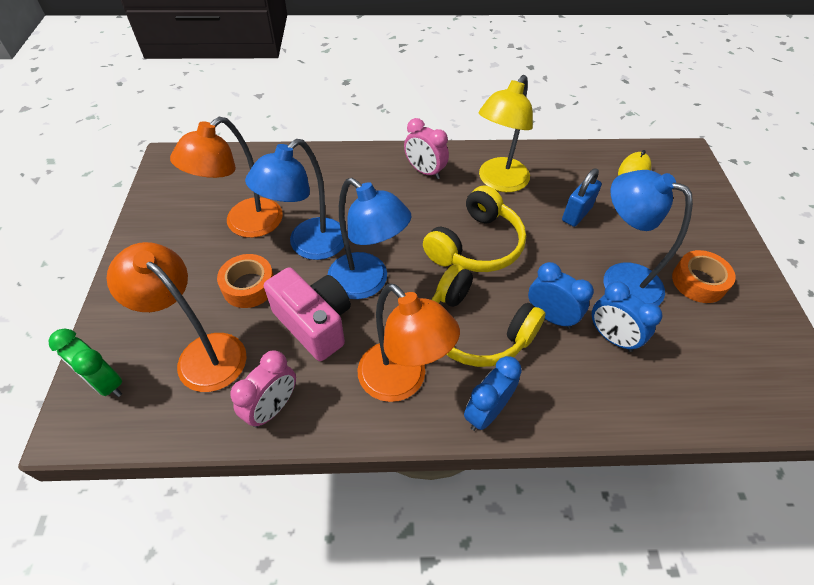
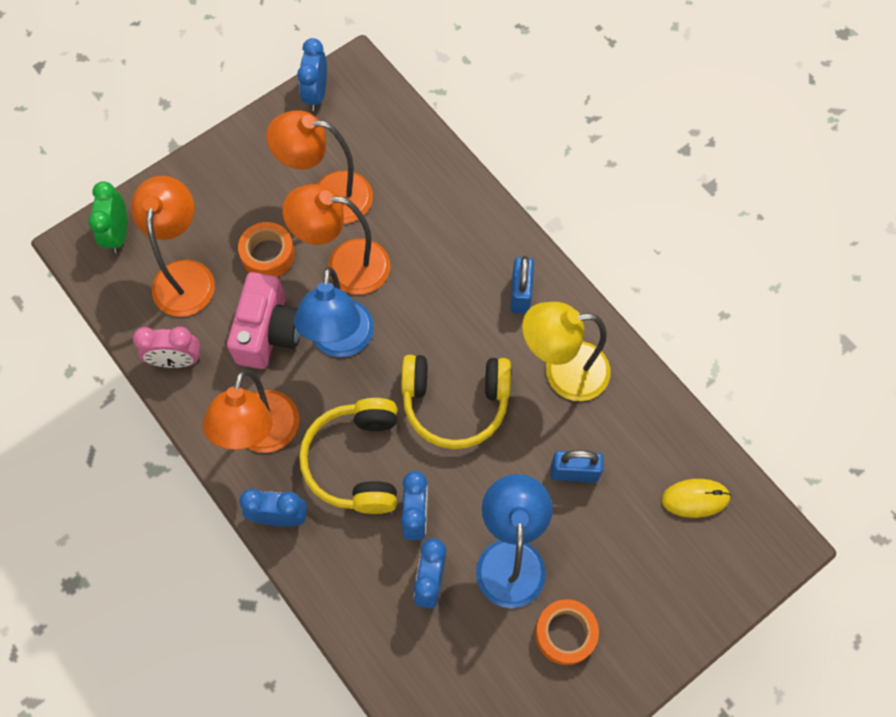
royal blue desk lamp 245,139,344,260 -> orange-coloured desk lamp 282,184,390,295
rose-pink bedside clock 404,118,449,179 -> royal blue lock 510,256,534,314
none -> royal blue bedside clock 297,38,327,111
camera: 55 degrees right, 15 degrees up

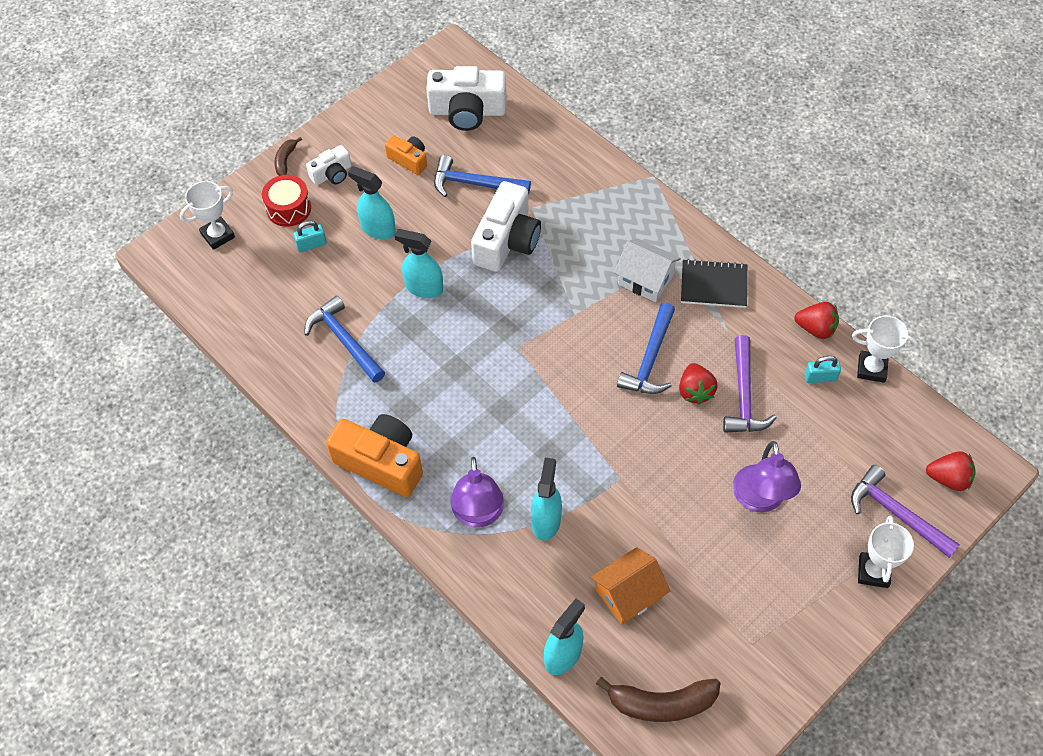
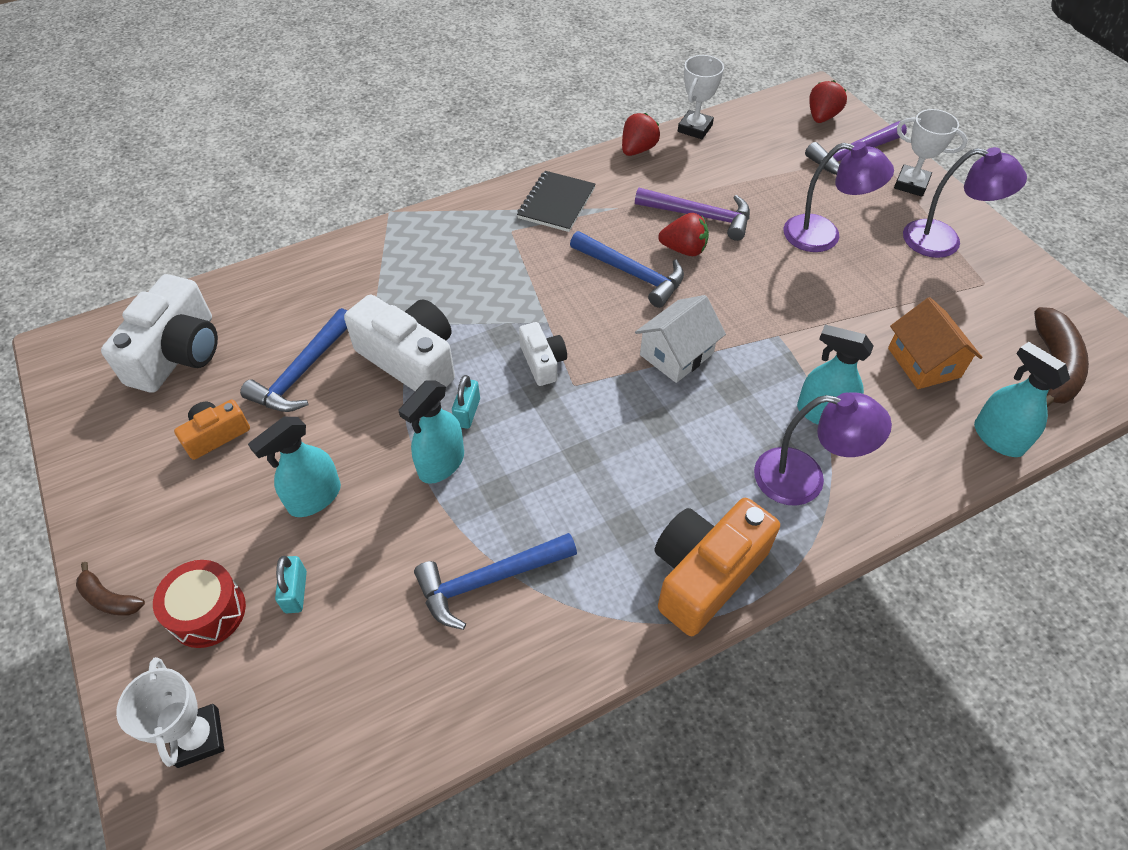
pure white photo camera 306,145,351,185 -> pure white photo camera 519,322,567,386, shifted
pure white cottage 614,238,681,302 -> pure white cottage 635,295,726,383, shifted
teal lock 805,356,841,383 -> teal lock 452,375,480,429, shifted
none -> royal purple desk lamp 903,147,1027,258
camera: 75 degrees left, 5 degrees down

-*-*-

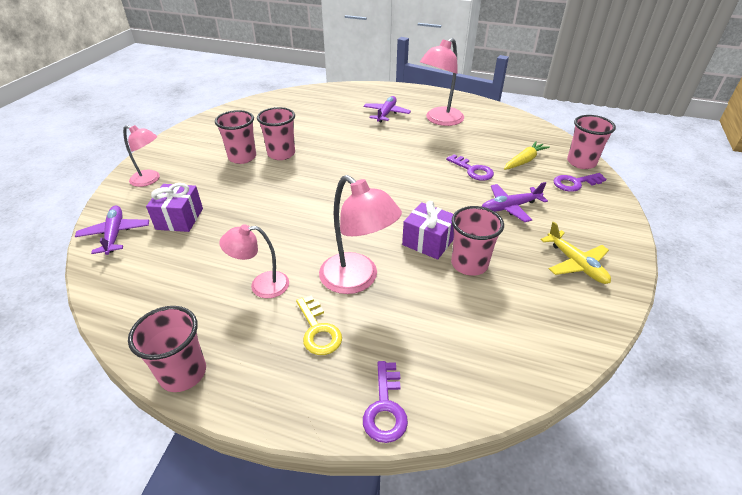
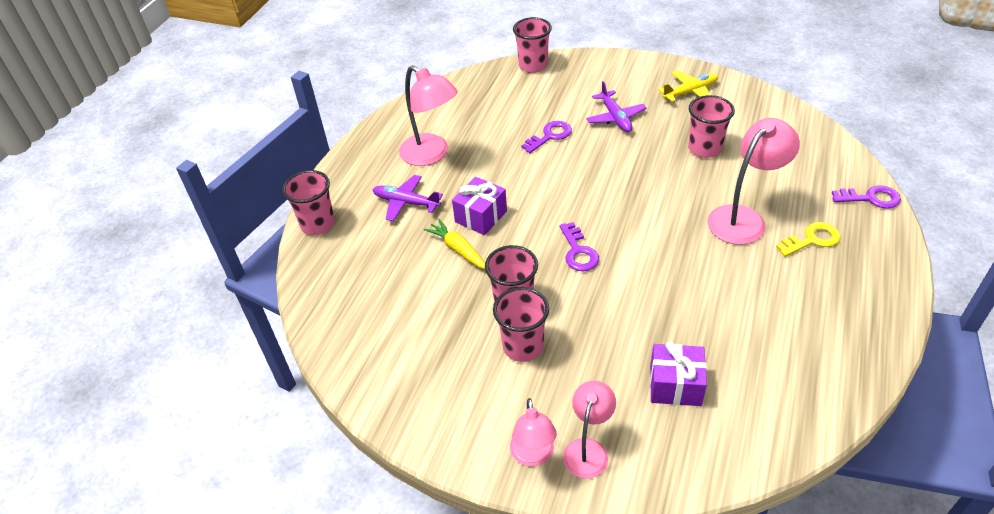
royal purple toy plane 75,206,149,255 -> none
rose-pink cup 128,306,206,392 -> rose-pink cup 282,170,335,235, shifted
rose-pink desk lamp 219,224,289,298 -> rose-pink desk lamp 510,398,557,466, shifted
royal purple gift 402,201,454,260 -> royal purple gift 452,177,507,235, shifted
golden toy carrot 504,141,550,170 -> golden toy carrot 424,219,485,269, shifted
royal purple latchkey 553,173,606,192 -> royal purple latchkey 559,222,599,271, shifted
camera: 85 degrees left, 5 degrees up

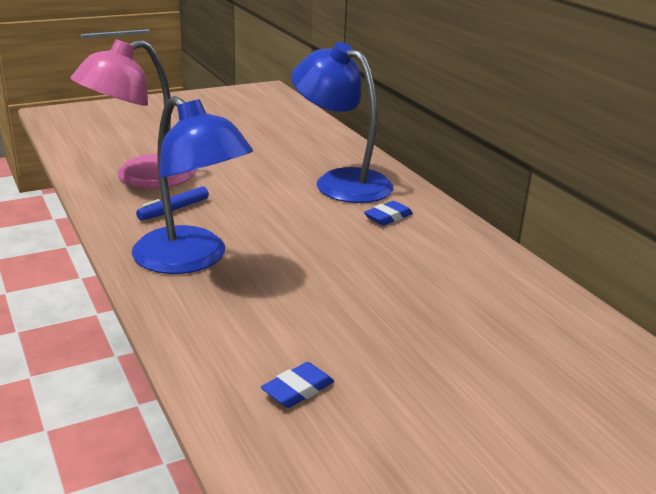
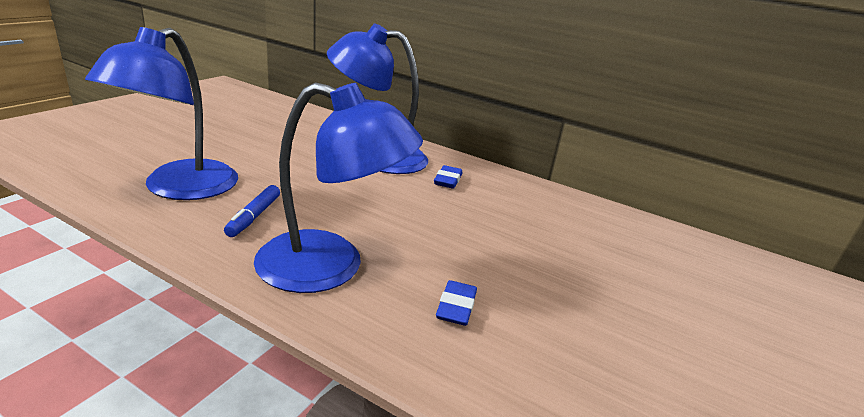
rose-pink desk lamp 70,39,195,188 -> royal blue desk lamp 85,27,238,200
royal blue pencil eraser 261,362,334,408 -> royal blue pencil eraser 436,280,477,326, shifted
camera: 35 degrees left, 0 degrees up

-*-*-

▶ WORK REQUIRED
State how many lines contain the word "clock" across the listing, and give no other text.

▶ TASK SOLUTION
2